> _Your task_:
Would you return the lines from the one that contains "MIC1 pin GND: GND -> 3V3" to the last line of the entries below, exactly and with nothing added?

Items from a dataset
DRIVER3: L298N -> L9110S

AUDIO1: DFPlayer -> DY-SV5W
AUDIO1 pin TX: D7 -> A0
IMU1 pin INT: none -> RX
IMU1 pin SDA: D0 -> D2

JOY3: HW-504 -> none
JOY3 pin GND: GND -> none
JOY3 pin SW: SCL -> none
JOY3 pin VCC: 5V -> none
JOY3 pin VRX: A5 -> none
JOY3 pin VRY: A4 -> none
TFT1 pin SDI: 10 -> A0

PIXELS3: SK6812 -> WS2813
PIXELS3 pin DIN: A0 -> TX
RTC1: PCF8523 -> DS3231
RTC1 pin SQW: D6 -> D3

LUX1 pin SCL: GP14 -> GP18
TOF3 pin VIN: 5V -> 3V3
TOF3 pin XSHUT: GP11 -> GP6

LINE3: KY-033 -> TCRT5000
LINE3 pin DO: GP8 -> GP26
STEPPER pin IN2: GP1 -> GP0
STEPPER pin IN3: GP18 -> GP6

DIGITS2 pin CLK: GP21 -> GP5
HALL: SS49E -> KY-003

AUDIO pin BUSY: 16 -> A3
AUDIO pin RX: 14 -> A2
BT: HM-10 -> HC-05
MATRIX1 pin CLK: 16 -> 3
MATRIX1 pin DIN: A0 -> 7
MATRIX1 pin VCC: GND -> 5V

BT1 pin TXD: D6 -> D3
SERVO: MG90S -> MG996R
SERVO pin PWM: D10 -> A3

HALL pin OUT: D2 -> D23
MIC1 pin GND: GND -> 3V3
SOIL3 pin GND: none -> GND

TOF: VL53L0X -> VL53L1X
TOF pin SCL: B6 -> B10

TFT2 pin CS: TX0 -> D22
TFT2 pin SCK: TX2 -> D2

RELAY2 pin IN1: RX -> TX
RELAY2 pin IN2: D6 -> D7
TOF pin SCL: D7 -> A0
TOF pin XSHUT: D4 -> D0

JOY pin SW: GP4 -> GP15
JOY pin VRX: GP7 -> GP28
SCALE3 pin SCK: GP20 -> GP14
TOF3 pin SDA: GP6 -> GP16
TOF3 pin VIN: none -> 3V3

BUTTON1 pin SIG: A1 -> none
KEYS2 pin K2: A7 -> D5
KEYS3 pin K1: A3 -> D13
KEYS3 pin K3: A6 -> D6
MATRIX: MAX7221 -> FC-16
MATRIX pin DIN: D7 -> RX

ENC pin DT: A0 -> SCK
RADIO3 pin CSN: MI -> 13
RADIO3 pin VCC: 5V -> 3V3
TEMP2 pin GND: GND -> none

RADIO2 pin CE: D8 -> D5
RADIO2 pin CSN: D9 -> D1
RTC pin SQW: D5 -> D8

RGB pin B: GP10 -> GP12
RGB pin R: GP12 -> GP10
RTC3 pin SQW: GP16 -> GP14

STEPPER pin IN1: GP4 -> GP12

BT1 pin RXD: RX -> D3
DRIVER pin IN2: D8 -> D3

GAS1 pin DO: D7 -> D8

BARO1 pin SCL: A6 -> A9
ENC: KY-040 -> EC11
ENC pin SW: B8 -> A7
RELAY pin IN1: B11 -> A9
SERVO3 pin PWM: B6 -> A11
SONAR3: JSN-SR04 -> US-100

> _Written response_:
MIC1 pin GND: GND -> 3V3
SOIL3 pin GND: none -> GND

TOF: VL53L0X -> VL53L1X
TOF pin SCL: B6 -> B10

TFT2 pin CS: TX0 -> D22
TFT2 pin SCK: TX2 -> D2

RELAY2 pin IN1: RX -> TX
RELAY2 pin IN2: D6 -> D7
TOF pin SCL: D7 -> A0
TOF pin XSHUT: D4 -> D0

JOY pin SW: GP4 -> GP15
JOY pin VRX: GP7 -> GP28
SCALE3 pin SCK: GP20 -> GP14
TOF3 pin SDA: GP6 -> GP16
TOF3 pin VIN: none -> 3V3

BUTTON1 pin SIG: A1 -> none
KEYS2 pin K2: A7 -> D5
KEYS3 pin K1: A3 -> D13
KEYS3 pin K3: A6 -> D6
MATRIX: MAX7221 -> FC-16
MATRIX pin DIN: D7 -> RX

ENC pin DT: A0 -> SCK
RADIO3 pin CSN: MI -> 13
RADIO3 pin VCC: 5V -> 3V3
TEMP2 pin GND: GND -> none

RADIO2 pin CE: D8 -> D5
RADIO2 pin CSN: D9 -> D1
RTC pin SQW: D5 -> D8

RGB pin B: GP10 -> GP12
RGB pin R: GP12 -> GP10
RTC3 pin SQW: GP16 -> GP14

STEPPER pin IN1: GP4 -> GP12

BT1 pin RXD: RX -> D3
DRIVER pin IN2: D8 -> D3

GAS1 pin DO: D7 -> D8

BARO1 pin SCL: A6 -> A9
ENC: KY-040 -> EC11
ENC pin SW: B8 -> A7
RELAY pin IN1: B11 -> A9
SERVO3 pin PWM: B6 -> A11
SONAR3: JSN-SR04 -> US-100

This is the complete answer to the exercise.